▸ What you need to do
What is needed here is an exact repetition of the records below, beginning at the line that has "FAN1: IRF520 -> AOD4184" and stopping after the line that has "TOF3 pin SDA: D2 -> A4".

▸ Records to process
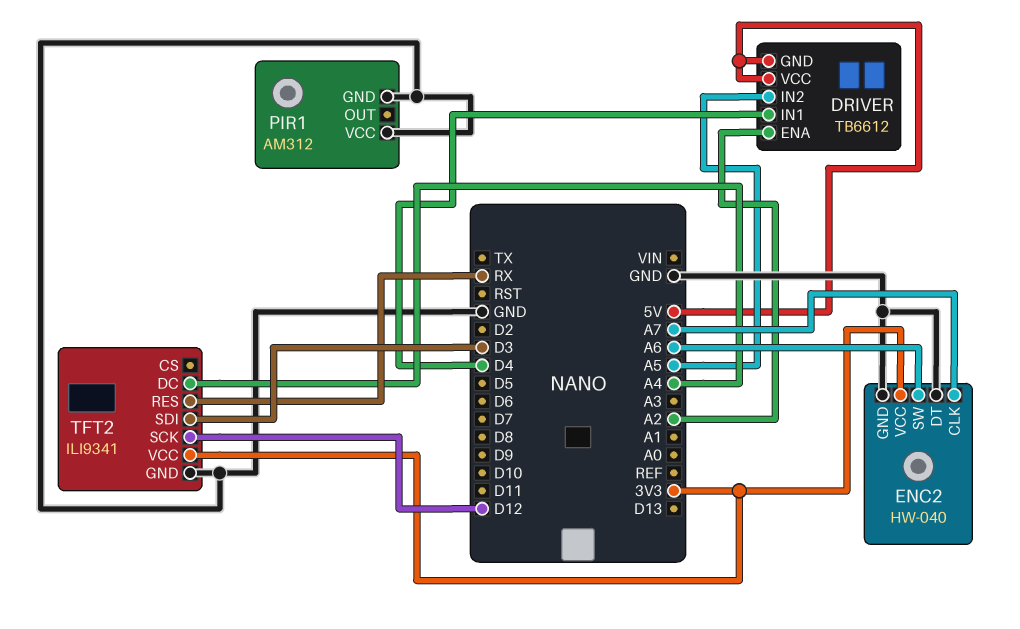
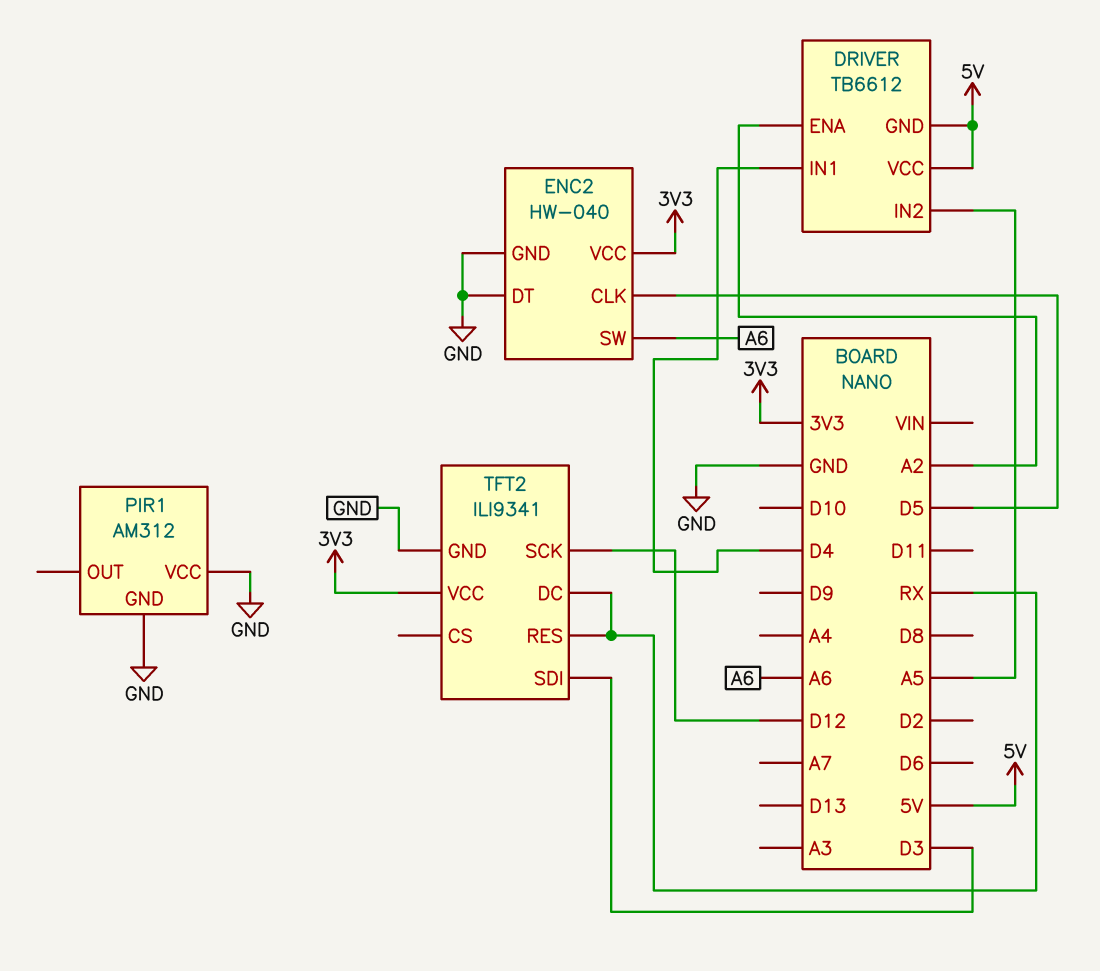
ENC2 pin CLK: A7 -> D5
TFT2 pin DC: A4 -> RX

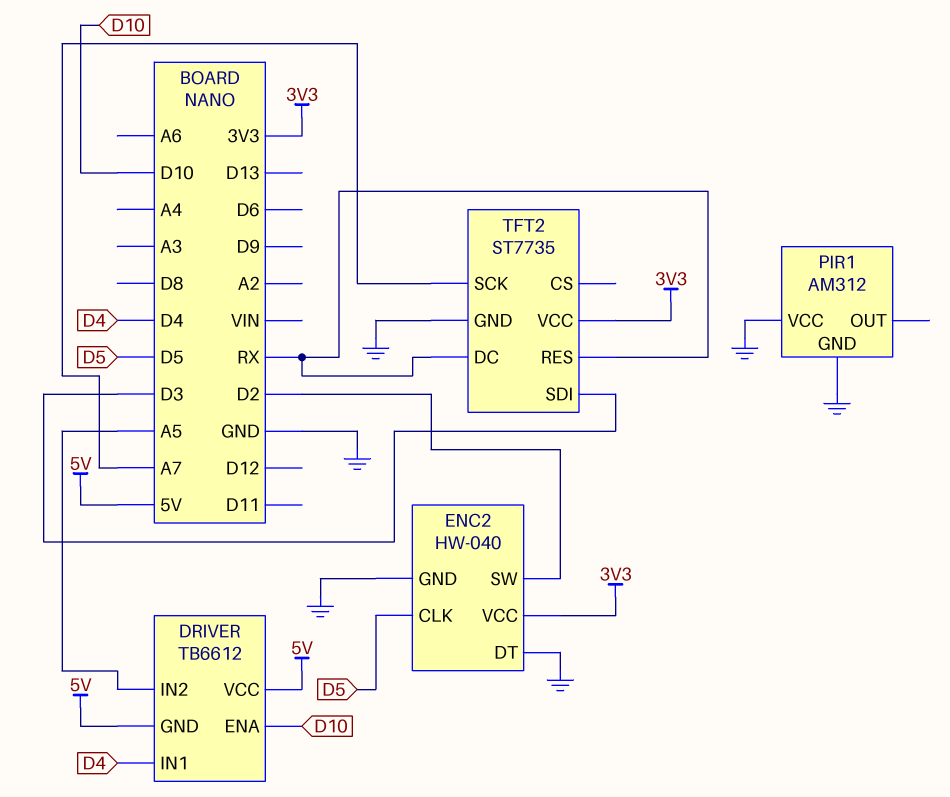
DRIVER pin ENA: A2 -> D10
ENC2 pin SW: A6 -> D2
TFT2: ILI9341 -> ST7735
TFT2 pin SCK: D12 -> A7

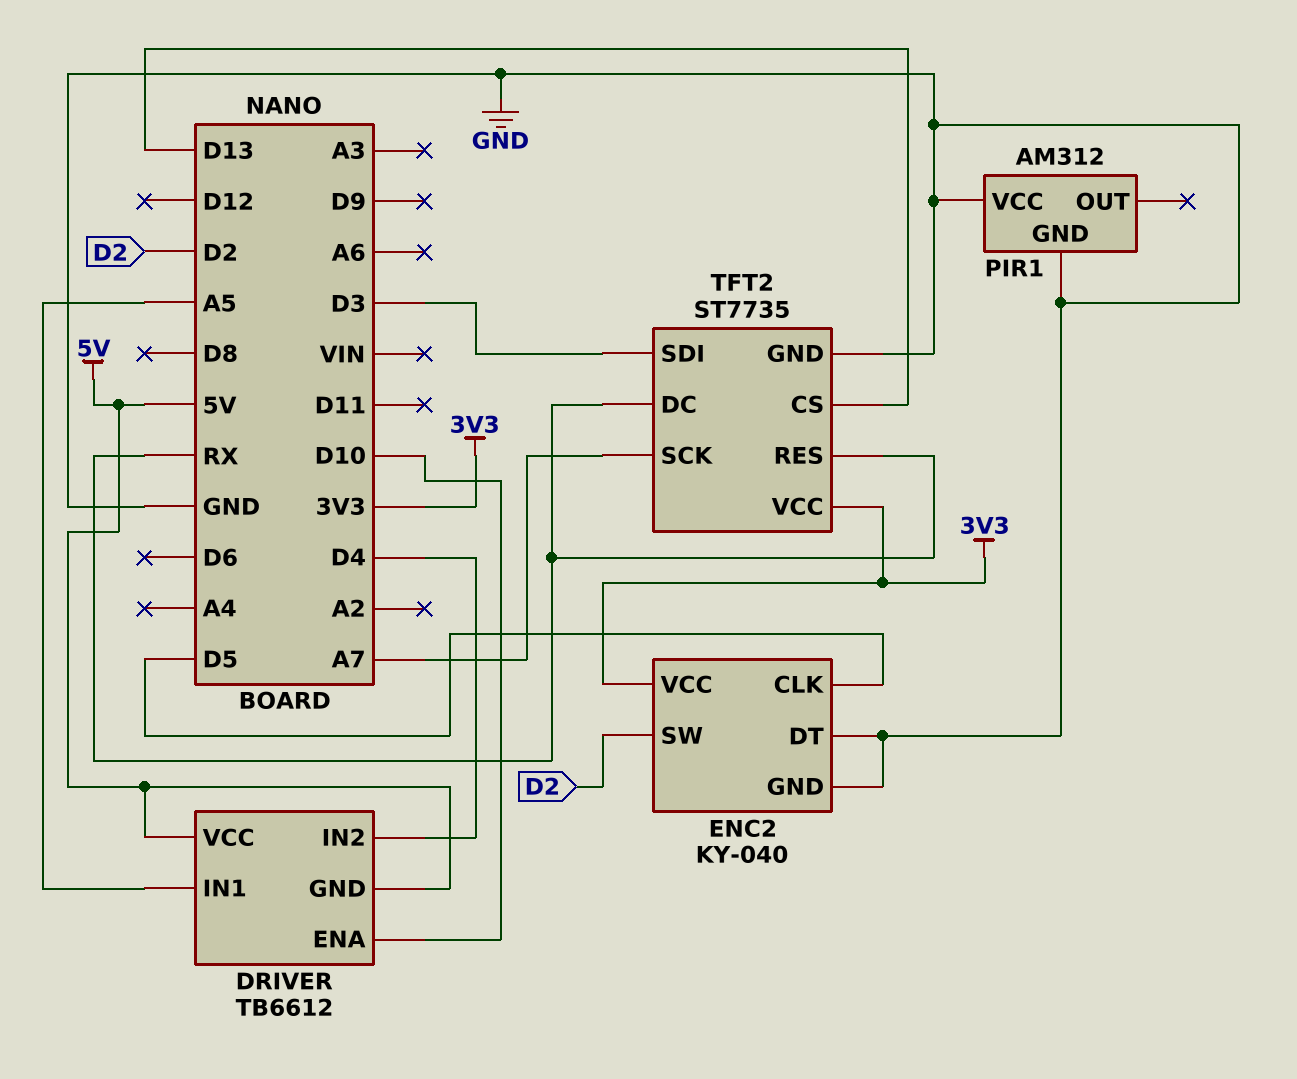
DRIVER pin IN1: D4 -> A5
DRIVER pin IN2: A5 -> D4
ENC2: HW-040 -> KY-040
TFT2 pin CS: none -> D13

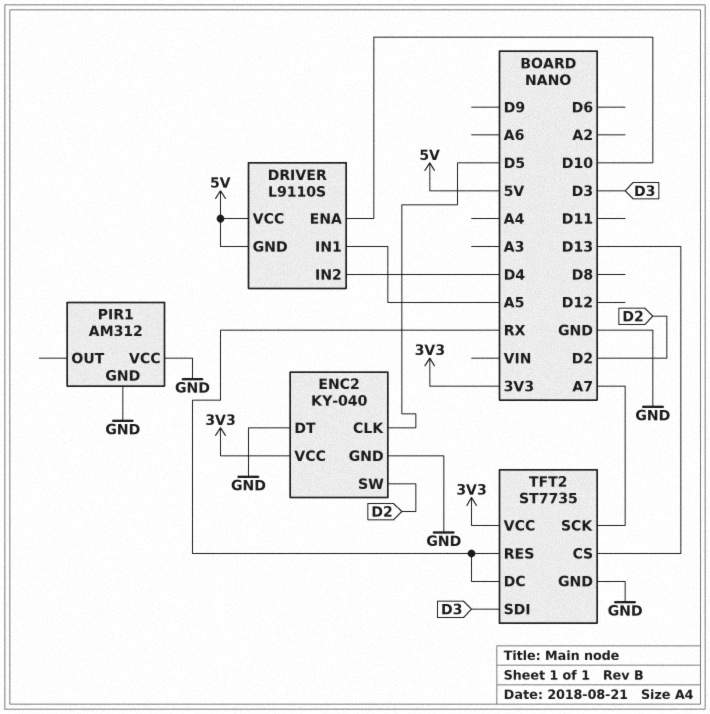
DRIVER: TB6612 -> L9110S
* * *
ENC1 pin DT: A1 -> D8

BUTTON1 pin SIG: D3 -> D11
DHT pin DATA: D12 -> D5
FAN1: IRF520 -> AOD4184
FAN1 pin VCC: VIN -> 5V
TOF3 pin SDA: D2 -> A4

▸ Task answer
FAN1: IRF520 -> AOD4184
FAN1 pin VCC: VIN -> 5V
TOF3 pin SDA: D2 -> A4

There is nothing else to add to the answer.